┌──

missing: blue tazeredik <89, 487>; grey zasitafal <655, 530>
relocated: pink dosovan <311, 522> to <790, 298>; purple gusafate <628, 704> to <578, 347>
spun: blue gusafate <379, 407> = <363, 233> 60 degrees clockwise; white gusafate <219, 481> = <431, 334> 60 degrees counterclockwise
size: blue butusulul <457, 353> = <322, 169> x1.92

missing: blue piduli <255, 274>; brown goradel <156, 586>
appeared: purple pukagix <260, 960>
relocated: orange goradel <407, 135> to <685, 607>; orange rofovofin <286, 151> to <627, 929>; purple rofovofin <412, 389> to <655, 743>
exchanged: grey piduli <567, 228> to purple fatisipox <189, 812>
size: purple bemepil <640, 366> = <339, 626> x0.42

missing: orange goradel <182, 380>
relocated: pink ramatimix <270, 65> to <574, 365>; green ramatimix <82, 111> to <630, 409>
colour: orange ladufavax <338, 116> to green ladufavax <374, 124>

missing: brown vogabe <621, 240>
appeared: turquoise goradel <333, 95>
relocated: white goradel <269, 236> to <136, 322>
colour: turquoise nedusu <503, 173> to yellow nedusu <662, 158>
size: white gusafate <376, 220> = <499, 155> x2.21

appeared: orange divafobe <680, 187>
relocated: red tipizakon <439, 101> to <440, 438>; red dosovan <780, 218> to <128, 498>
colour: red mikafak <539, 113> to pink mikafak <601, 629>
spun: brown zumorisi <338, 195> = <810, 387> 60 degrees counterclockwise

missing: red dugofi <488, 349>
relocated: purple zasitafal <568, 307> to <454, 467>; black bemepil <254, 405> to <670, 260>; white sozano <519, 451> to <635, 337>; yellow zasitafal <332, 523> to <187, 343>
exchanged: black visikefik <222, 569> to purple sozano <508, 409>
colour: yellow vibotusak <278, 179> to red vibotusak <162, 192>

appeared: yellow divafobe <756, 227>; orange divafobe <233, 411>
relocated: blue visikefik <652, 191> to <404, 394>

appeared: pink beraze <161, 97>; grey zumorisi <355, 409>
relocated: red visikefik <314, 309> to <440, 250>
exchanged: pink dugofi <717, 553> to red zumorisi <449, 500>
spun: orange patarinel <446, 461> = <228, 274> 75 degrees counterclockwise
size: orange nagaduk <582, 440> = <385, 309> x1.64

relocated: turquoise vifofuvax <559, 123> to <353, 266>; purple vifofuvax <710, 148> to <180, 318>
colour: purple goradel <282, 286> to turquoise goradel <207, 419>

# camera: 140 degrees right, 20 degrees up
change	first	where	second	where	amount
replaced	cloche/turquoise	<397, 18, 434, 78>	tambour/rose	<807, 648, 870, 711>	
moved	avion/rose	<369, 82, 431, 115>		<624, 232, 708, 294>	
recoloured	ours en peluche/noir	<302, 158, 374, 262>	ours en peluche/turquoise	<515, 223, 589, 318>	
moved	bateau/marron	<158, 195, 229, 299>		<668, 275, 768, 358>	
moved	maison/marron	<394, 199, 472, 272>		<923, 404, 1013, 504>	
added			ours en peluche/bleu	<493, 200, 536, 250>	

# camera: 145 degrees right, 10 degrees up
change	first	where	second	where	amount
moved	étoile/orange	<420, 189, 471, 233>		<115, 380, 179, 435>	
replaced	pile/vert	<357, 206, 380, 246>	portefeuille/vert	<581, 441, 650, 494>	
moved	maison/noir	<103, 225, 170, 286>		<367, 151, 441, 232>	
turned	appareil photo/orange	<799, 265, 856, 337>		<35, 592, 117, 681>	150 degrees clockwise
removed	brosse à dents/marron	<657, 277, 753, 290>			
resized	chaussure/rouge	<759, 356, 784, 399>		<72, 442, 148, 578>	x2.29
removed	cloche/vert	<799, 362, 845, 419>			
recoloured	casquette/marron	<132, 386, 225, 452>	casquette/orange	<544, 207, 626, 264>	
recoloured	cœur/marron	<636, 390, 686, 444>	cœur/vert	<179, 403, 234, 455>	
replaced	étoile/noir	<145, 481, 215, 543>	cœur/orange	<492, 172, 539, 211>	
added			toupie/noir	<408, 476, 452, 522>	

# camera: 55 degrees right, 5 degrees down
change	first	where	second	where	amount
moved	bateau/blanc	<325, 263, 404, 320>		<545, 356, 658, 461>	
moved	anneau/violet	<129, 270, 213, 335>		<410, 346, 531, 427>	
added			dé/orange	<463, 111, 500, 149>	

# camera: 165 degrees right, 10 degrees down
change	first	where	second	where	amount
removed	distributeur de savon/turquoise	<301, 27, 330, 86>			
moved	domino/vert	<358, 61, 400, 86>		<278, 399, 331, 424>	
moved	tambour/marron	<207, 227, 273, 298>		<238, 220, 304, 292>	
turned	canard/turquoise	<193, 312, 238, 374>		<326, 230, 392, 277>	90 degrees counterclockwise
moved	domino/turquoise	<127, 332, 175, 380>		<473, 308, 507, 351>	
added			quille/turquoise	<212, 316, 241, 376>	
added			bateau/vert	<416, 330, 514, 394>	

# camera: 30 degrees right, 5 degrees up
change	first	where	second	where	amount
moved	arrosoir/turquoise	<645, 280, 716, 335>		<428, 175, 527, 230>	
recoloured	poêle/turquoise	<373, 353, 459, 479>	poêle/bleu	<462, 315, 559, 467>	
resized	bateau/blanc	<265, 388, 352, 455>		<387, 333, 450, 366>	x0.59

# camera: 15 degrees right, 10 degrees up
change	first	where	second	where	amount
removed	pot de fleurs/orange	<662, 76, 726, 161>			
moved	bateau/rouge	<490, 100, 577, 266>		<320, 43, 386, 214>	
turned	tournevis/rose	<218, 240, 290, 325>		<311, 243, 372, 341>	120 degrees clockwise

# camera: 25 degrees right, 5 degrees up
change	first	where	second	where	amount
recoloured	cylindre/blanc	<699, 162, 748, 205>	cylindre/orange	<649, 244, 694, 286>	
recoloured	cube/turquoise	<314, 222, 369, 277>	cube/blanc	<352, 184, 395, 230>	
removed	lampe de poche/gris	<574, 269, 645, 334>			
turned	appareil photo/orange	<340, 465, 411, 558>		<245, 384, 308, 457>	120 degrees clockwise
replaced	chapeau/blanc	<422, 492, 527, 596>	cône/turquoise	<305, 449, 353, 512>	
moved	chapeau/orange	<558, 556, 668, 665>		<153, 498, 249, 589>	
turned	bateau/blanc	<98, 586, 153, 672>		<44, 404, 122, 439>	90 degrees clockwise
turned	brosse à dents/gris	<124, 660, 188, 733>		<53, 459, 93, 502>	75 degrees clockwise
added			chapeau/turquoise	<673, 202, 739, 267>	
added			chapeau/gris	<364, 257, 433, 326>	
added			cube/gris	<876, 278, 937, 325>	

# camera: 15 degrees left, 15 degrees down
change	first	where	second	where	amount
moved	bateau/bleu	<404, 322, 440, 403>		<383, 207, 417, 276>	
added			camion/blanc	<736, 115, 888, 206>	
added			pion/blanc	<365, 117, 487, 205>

└──

### What is required
Reproduce the preceding records exactly and completely.

### Reply
missing: blue tazeredik <89, 487>; grey zasitafal <655, 530>
relocated: pink dosovan <311, 522> to <790, 298>; purple gusafate <628, 704> to <578, 347>
spun: blue gusafate <379, 407> = <363, 233> 60 degrees clockwise; white gusafate <219, 481> = <431, 334> 60 degrees counterclockwise
size: blue butusulul <457, 353> = <322, 169> x1.92

missing: blue piduli <255, 274>; brown goradel <156, 586>
appeared: purple pukagix <260, 960>
relocated: orange goradel <407, 135> to <685, 607>; orange rofovofin <286, 151> to <627, 929>; purple rofovofin <412, 389> to <655, 743>
exchanged: grey piduli <567, 228> to purple fatisipox <189, 812>
size: purple bemepil <640, 366> = <339, 626> x0.42

missing: orange goradel <182, 380>
relocated: pink ramatimix <270, 65> to <574, 365>; green ramatimix <82, 111> to <630, 409>
colour: orange ladufavax <338, 116> to green ladufavax <374, 124>

missing: brown vogabe <621, 240>
appeared: turquoise goradel <333, 95>
relocated: white goradel <269, 236> to <136, 322>
colour: turquoise nedusu <503, 173> to yellow nedusu <662, 158>
size: white gusafate <376, 220> = <499, 155> x2.21

appeared: orange divafobe <680, 187>
relocated: red tipizakon <439, 101> to <440, 438>; red dosovan <780, 218> to <128, 498>
colour: red mikafak <539, 113> to pink mikafak <601, 629>
spun: brown zumorisi <338, 195> = <810, 387> 60 degrees counterclockwise

missing: red dugofi <488, 349>
relocated: purple zasitafal <568, 307> to <454, 467>; black bemepil <254, 405> to <670, 260>; white sozano <519, 451> to <635, 337>; yellow zasitafal <332, 523> to <187, 343>
exchanged: black visikefik <222, 569> to purple sozano <508, 409>
colour: yellow vibotusak <278, 179> to red vibotusak <162, 192>

appeared: yellow divafobe <756, 227>; orange divafobe <233, 411>
relocated: blue visikefik <652, 191> to <404, 394>

appeared: pink beraze <161, 97>; grey zumorisi <355, 409>
relocated: red visikefik <314, 309> to <440, 250>
exchanged: pink dugofi <717, 553> to red zumorisi <449, 500>
spun: orange patarinel <446, 461> = <228, 274> 75 degrees counterclockwise
size: orange nagaduk <582, 440> = <385, 309> x1.64

relocated: turquoise vifofuvax <559, 123> to <353, 266>; purple vifofuvax <710, 148> to <180, 318>
colour: purple goradel <282, 286> to turquoise goradel <207, 419>

# camera: 140 degrees right, 20 degrees up
change	first	where	second	where	amount
replaced	cloche/turquoise	<397, 18, 434, 78>	tambour/rose	<807, 648, 870, 711>	
moved	avion/rose	<369, 82, 431, 115>		<624, 232, 708, 294>	
recoloured	ours en peluche/noir	<302, 158, 374, 262>	ours en peluche/turquoise	<515, 223, 589, 318>	
moved	bateau/marron	<158, 195, 229, 299>		<668, 275, 768, 358>	
moved	maison/marron	<394, 199, 472, 272>		<923, 404, 1013, 504>	
added			ours en peluche/bleu	<493, 200, 536, 250>	

# camera: 145 degrees right, 10 degrees up
change	first	where	second	where	amount
moved	étoile/orange	<420, 189, 471, 233>		<115, 380, 179, 435>	
replaced	pile/vert	<357, 206, 380, 246>	portefeuille/vert	<581, 441, 650, 494>	
moved	maison/noir	<103, 225, 170, 286>		<367, 151, 441, 232>	
turned	appareil photo/orange	<799, 265, 856, 337>		<35, 592, 117, 681>	150 degrees clockwise
removed	brosse à dents/marron	<657, 277, 753, 290>			
resized	chaussure/rouge	<759, 356, 784, 399>		<72, 442, 148, 578>	x2.29
removed	cloche/vert	<799, 362, 845, 419>			
recoloured	casquette/marron	<132, 386, 225, 452>	casquette/orange	<544, 207, 626, 264>	
recoloured	cœur/marron	<636, 390, 686, 444>	cœur/vert	<179, 403, 234, 455>	
replaced	étoile/noir	<145, 481, 215, 543>	cœur/orange	<492, 172, 539, 211>	
added			toupie/noir	<408, 476, 452, 522>	

# camera: 55 degrees right, 5 degrees down
change	first	where	second	where	amount
moved	bateau/blanc	<325, 263, 404, 320>		<545, 356, 658, 461>	
moved	anneau/violet	<129, 270, 213, 335>		<410, 346, 531, 427>	
added			dé/orange	<463, 111, 500, 149>	

# camera: 165 degrees right, 10 degrees down
change	first	where	second	where	amount
removed	distributeur de savon/turquoise	<301, 27, 330, 86>			
moved	domino/vert	<358, 61, 400, 86>		<278, 399, 331, 424>	
moved	tambour/marron	<207, 227, 273, 298>		<238, 220, 304, 292>	
turned	canard/turquoise	<193, 312, 238, 374>		<326, 230, 392, 277>	90 degrees counterclockwise
moved	domino/turquoise	<127, 332, 175, 380>		<473, 308, 507, 351>	
added			quille/turquoise	<212, 316, 241, 376>	
added			bateau/vert	<416, 330, 514, 394>	

# camera: 30 degrees right, 5 degrees up
change	first	where	second	where	amount
moved	arrosoir/turquoise	<645, 280, 716, 335>		<428, 175, 527, 230>	
recoloured	poêle/turquoise	<373, 353, 459, 479>	poêle/bleu	<462, 315, 559, 467>	
resized	bateau/blanc	<265, 388, 352, 455>		<387, 333, 450, 366>	x0.59

# camera: 15 degrees right, 10 degrees up
change	first	where	second	where	amount
removed	pot de fleurs/orange	<662, 76, 726, 161>			
moved	bateau/rouge	<490, 100, 577, 266>		<320, 43, 386, 214>	
turned	tournevis/rose	<218, 240, 290, 325>		<311, 243, 372, 341>	120 degrees clockwise

# camera: 25 degrees right, 5 degrees up
change	first	where	second	where	amount
recoloured	cylindre/blanc	<699, 162, 748, 205>	cylindre/orange	<649, 244, 694, 286>	
recoloured	cube/turquoise	<314, 222, 369, 277>	cube/blanc	<352, 184, 395, 230>	
removed	lampe de poche/gris	<574, 269, 645, 334>			
turned	appareil photo/orange	<340, 465, 411, 558>		<245, 384, 308, 457>	120 degrees clockwise
replaced	chapeau/blanc	<422, 492, 527, 596>	cône/turquoise	<305, 449, 353, 512>	
moved	chapeau/orange	<558, 556, 668, 665>		<153, 498, 249, 589>	
turned	bateau/blanc	<98, 586, 153, 672>		<44, 404, 122, 439>	90 degrees clockwise
turned	brosse à dents/gris	<124, 660, 188, 733>		<53, 459, 93, 502>	75 degrees clockwise
added			chapeau/turquoise	<673, 202, 739, 267>	
added			chapeau/gris	<364, 257, 433, 326>	
added			cube/gris	<876, 278, 937, 325>	

# camera: 15 degrees left, 15 degrees down
change	first	where	second	where	amount
moved	bateau/bleu	<404, 322, 440, 403>		<383, 207, 417, 276>	
added			camion/blanc	<736, 115, 888, 206>	
added			pion/blanc	<365, 117, 487, 205>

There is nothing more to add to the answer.